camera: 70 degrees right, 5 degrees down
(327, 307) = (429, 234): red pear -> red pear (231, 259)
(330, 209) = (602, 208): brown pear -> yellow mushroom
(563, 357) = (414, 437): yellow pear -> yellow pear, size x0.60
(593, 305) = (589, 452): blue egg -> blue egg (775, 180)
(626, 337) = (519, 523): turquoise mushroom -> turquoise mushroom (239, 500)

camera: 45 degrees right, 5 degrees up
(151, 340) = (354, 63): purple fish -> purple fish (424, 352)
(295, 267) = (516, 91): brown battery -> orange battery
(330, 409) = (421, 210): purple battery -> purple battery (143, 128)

━━━━━━━━━━

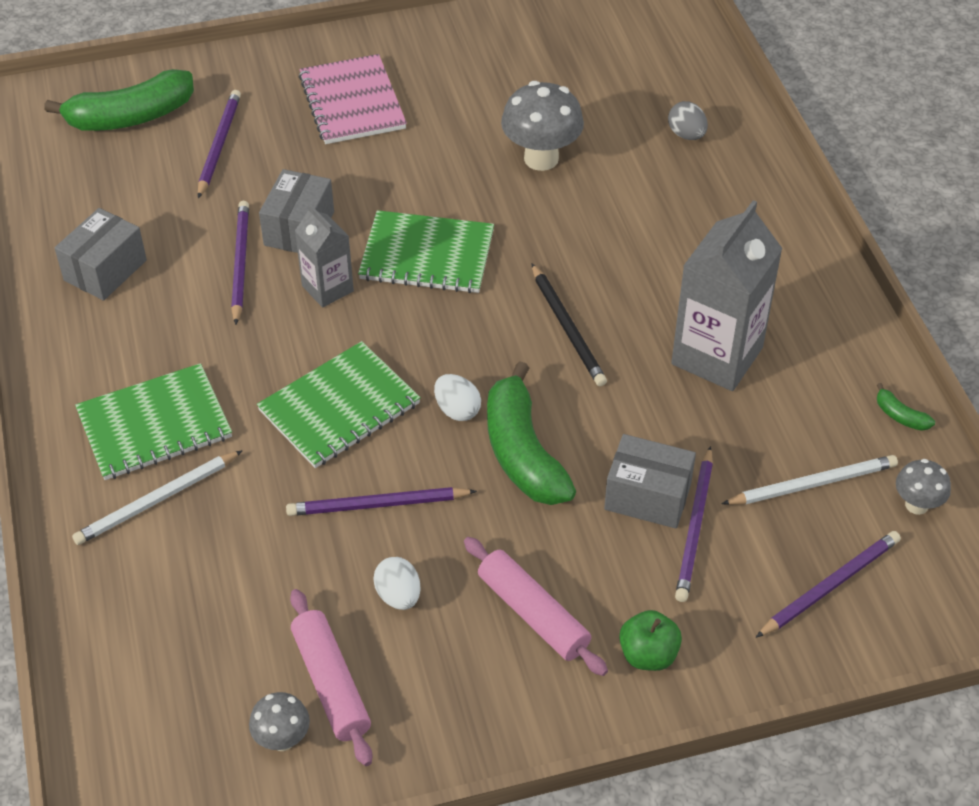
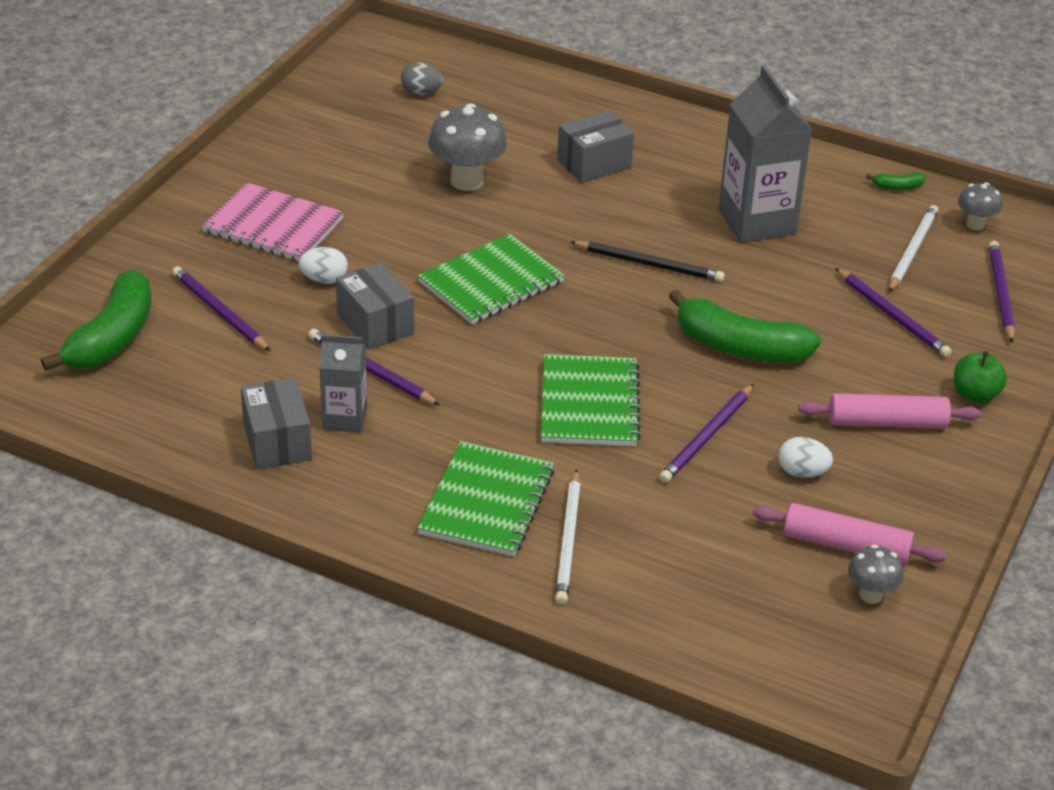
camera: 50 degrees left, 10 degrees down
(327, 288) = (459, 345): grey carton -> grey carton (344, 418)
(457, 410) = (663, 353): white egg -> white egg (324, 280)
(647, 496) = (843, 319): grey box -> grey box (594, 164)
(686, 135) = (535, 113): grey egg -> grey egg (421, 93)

━━━━━━━━━━

INSTRUCTIONS FOR THE TASK
Take the stretch of lines above from the one containing "(563, 357) = (414, 437): yellow" through the one containing "(330, 409) = (421, 210): purple" and repeat it exactly, adding no other line.

RESULT
(563, 357) = (414, 437): yellow pear -> yellow pear, size x0.60
(593, 305) = (589, 452): blue egg -> blue egg (775, 180)
(626, 337) = (519, 523): turquoise mushroom -> turquoise mushroom (239, 500)

camera: 45 degrees right, 5 degrees up
(151, 340) = (354, 63): purple fish -> purple fish (424, 352)
(295, 267) = (516, 91): brown battery -> orange battery
(330, 409) = (421, 210): purple battery -> purple battery (143, 128)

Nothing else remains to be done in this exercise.